**Prompt**
Lines that contain "cactus" are to be copied from the material, every one of them.

**Data to process**

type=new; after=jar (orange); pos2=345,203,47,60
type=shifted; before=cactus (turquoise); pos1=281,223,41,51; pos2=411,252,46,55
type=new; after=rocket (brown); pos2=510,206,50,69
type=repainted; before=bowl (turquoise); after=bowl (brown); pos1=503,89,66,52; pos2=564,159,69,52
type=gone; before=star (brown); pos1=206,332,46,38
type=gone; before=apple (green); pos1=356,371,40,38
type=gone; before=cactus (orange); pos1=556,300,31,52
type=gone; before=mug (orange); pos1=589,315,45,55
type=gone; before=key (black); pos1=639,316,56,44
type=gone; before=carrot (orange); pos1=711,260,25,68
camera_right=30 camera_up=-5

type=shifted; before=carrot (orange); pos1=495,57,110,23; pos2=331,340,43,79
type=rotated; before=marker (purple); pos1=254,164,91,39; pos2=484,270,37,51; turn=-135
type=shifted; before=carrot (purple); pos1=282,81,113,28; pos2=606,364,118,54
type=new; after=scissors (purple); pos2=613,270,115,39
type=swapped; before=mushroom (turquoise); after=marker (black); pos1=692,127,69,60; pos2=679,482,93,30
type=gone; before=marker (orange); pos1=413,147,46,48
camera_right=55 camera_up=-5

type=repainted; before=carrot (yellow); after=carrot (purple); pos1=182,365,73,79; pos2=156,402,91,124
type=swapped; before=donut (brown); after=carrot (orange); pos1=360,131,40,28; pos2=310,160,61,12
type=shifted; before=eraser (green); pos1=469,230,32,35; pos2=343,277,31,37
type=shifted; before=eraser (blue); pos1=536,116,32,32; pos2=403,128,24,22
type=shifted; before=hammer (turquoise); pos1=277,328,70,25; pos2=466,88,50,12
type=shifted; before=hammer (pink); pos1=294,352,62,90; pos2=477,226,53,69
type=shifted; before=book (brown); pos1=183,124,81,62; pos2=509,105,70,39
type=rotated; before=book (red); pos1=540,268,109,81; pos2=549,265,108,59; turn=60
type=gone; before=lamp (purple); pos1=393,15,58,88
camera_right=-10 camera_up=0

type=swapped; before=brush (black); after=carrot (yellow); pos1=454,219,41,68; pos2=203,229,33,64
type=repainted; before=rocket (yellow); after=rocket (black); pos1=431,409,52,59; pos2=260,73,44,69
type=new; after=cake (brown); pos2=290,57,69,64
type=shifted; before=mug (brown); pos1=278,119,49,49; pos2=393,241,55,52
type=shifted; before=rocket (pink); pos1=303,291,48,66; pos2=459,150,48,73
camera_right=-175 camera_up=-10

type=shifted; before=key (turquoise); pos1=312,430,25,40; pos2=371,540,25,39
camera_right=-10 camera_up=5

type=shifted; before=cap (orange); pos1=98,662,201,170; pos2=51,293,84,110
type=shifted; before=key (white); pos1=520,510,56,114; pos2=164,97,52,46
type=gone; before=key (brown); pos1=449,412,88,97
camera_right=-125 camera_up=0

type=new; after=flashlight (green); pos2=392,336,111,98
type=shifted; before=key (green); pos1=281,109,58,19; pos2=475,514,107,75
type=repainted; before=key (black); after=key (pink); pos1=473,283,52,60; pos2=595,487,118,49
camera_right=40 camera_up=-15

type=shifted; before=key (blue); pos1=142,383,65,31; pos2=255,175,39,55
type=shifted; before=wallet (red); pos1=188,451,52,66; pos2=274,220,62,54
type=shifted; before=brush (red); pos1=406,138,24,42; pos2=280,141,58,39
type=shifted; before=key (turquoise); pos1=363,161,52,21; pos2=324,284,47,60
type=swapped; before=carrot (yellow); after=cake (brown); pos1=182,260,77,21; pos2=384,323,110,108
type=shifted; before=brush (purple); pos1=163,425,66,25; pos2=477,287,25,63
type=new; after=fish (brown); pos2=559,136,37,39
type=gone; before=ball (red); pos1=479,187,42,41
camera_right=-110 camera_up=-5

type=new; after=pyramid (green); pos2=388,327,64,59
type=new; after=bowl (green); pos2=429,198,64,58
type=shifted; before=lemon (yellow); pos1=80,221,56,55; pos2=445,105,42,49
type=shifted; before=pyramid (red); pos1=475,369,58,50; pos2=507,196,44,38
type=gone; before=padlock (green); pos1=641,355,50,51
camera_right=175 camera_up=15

**Exercise result**
type=shifted; before=cactus (turquoise); pos1=281,223,41,51; pos2=411,252,46,55
type=gone; before=cactus (orange); pos1=556,300,31,52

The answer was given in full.